### What needs to be done
Line by line, transcribe the data below exactly and pass over the images.
===== Source material =====
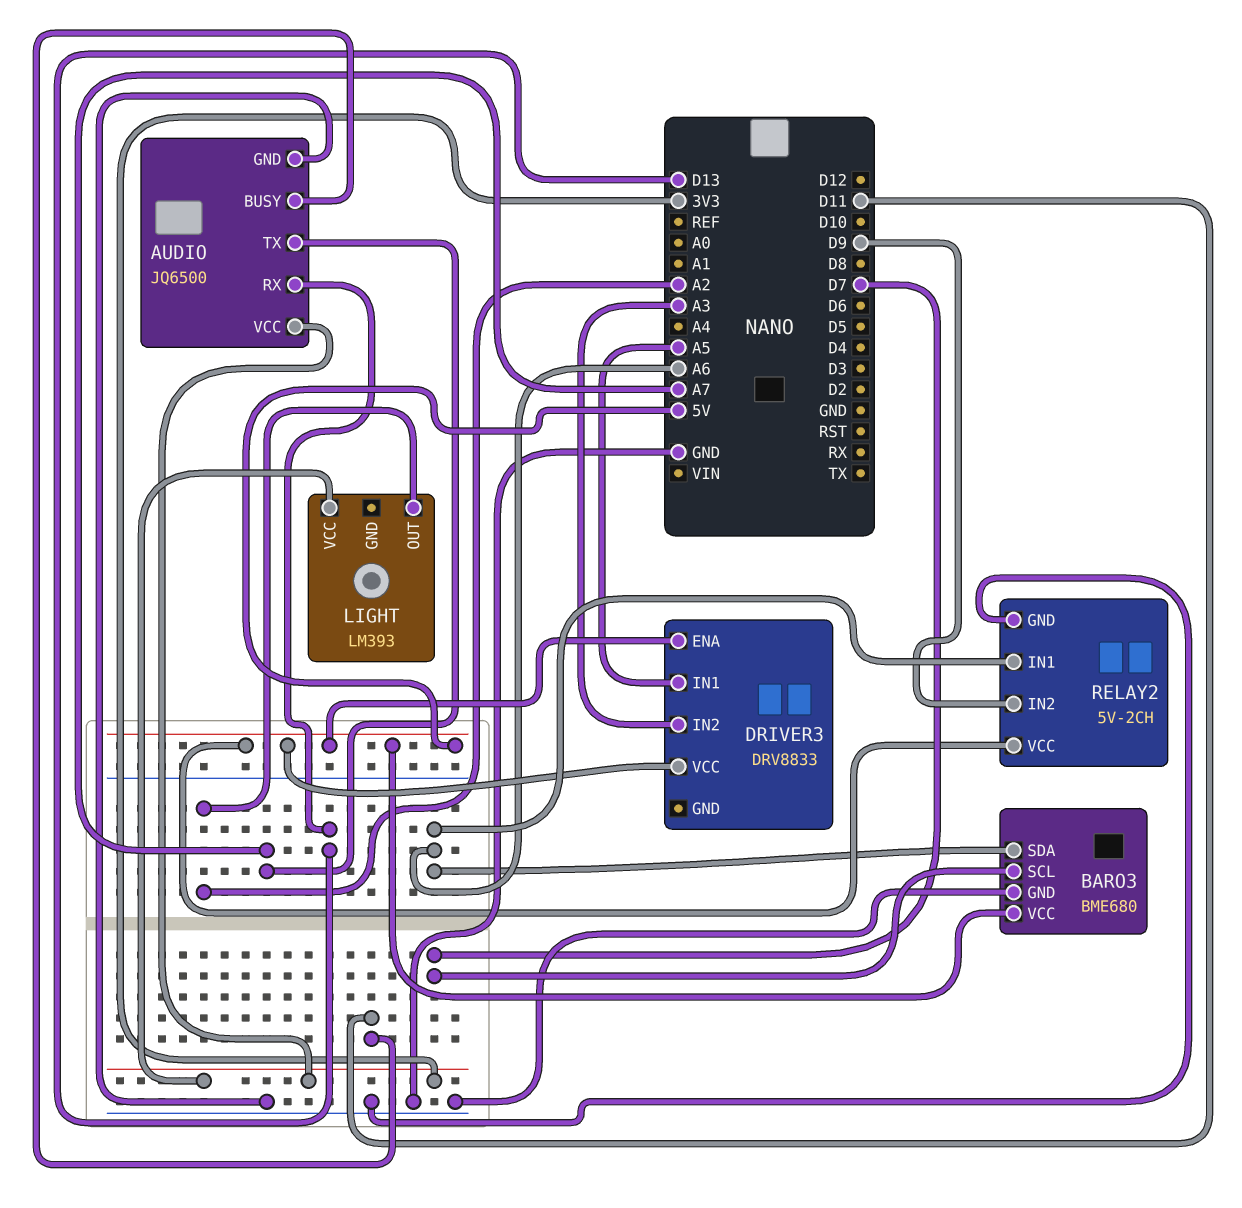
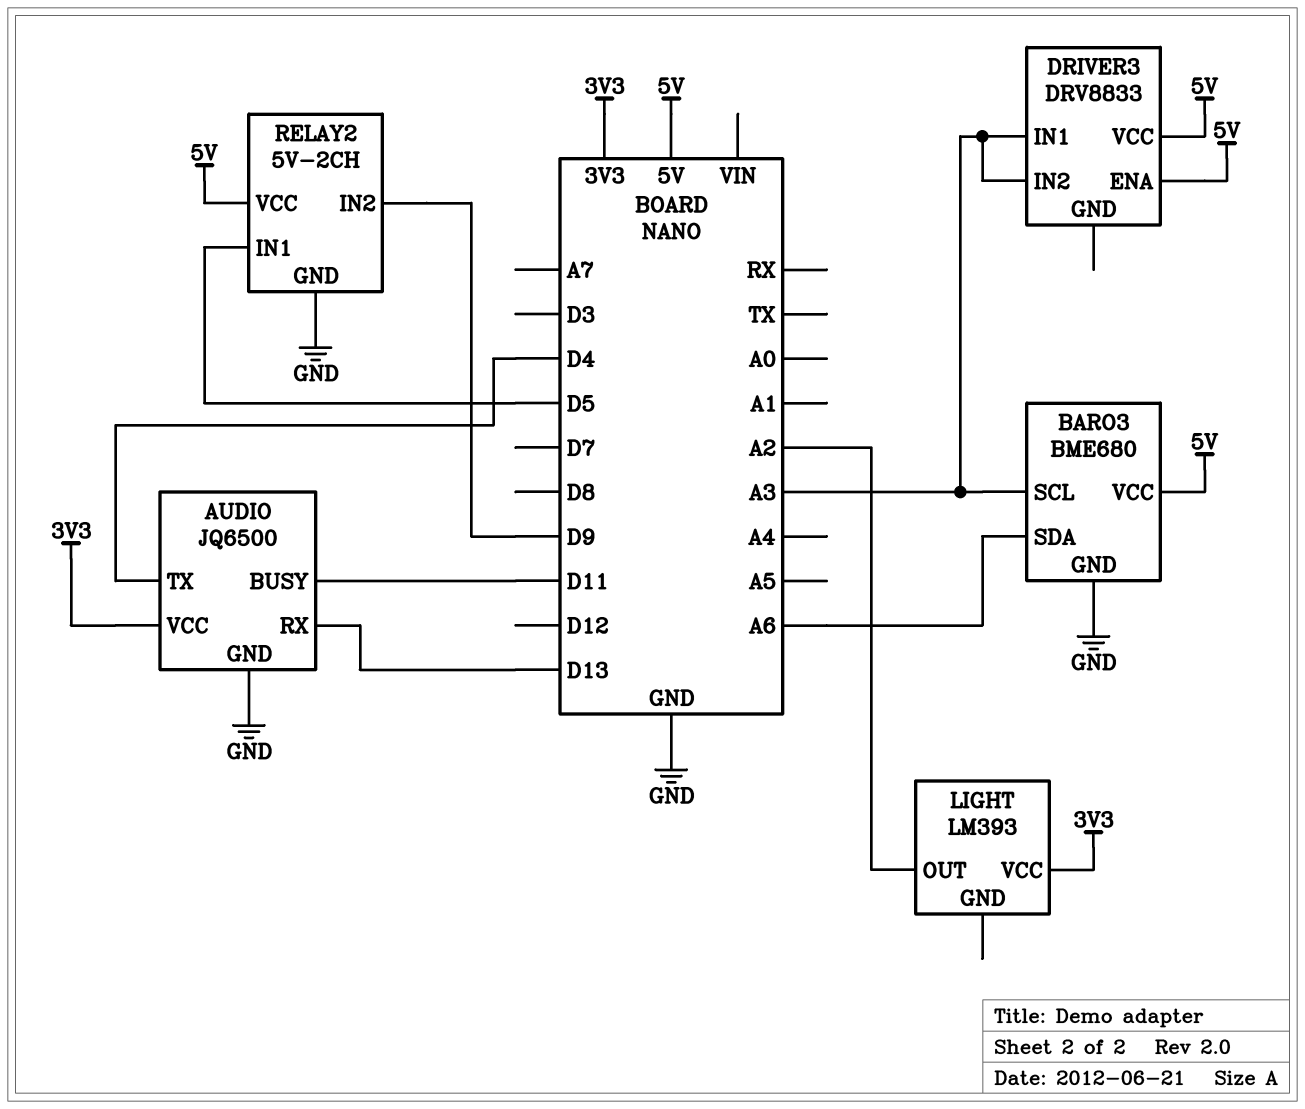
AUDIO pin TX: A7 -> D4
BARO3 pin SCL: D7 -> A3
DRIVER3 pin IN1: A5 -> A3
RELAY2 pin IN1: A6 -> D5

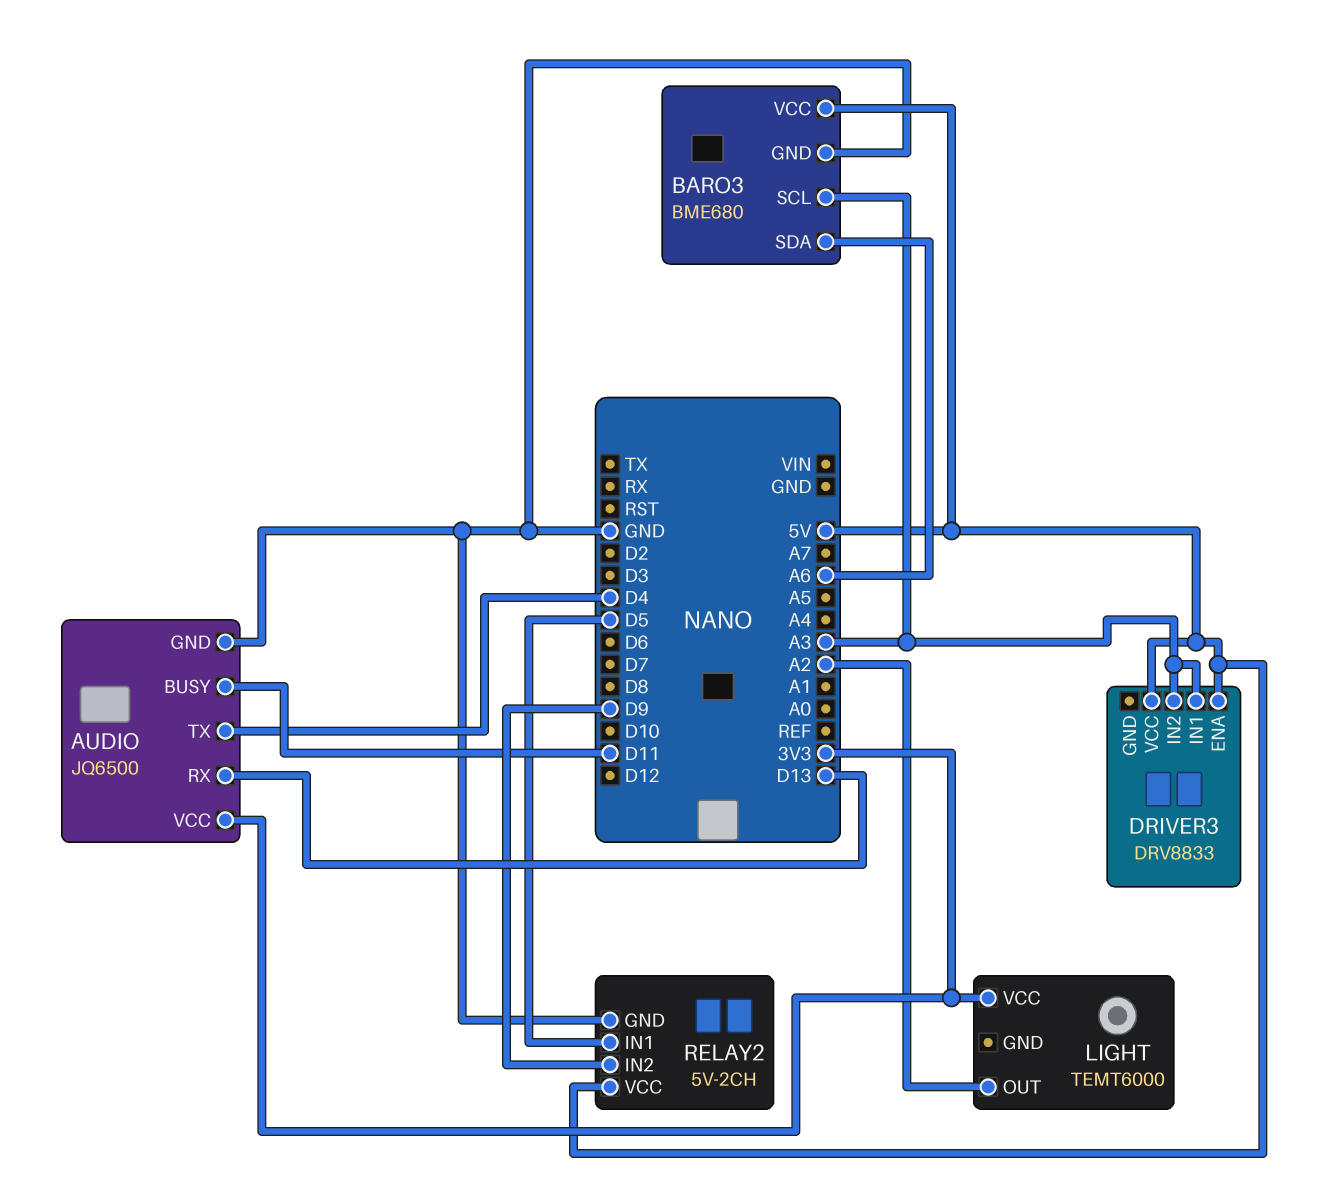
LIGHT: LM393 -> TEMT6000

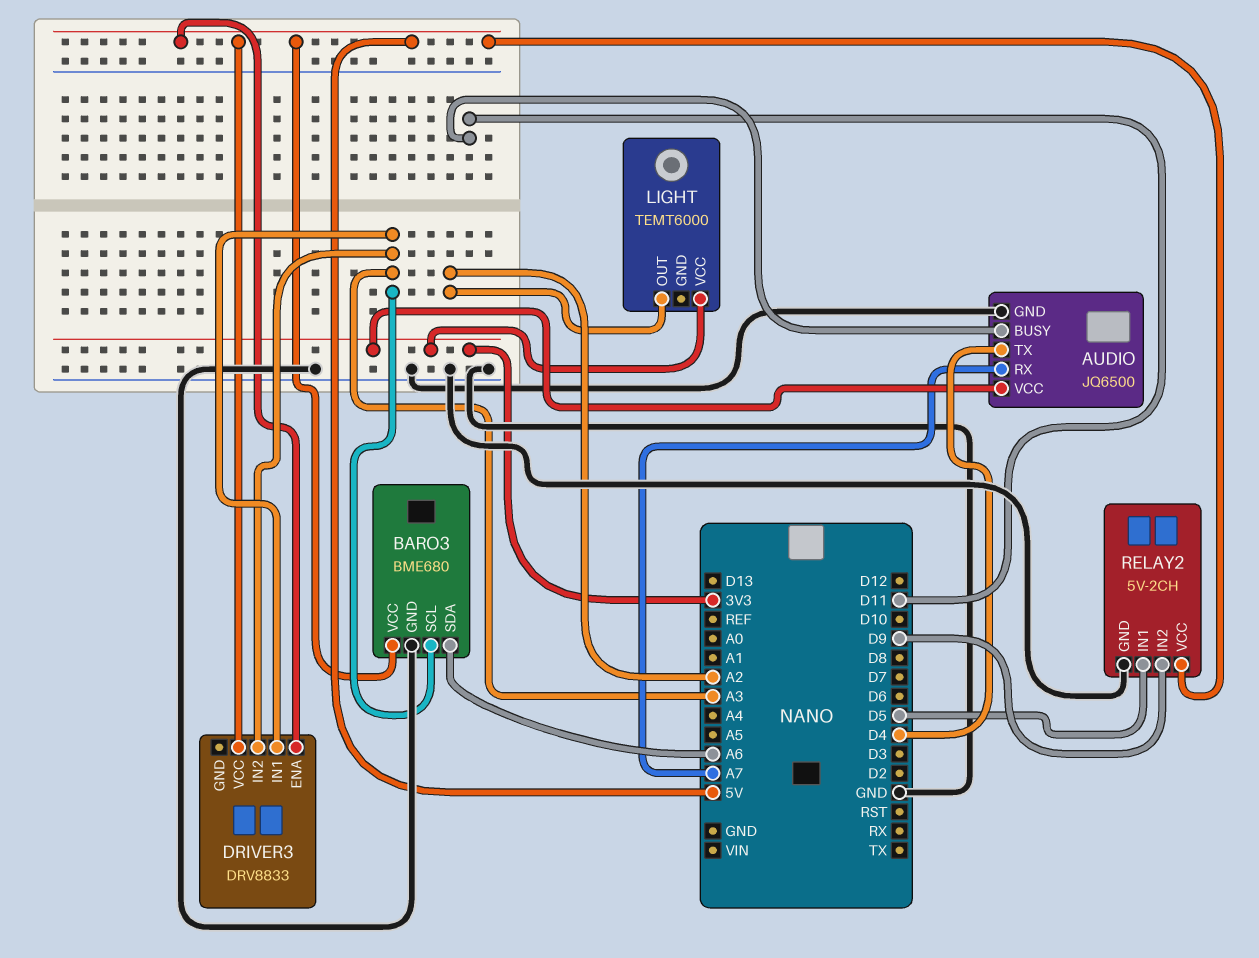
AUDIO pin RX: D13 -> A7

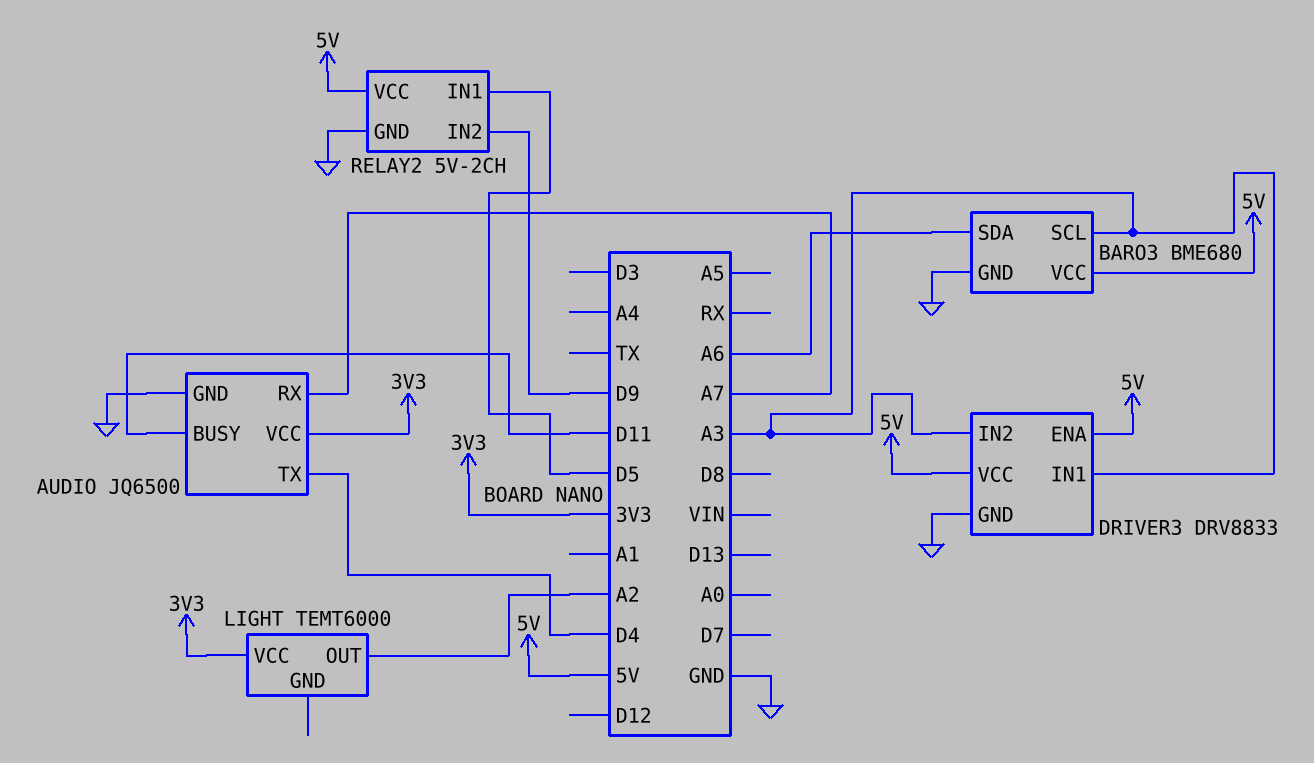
DRIVER3 pin GND: none -> GND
=====
### Your response
AUDIO pin TX: A7 -> D4
BARO3 pin SCL: D7 -> A3
DRIVER3 pin IN1: A5 -> A3
RELAY2 pin IN1: A6 -> D5

LIGHT: LM393 -> TEMT6000

AUDIO pin RX: D13 -> A7

DRIVER3 pin GND: none -> GND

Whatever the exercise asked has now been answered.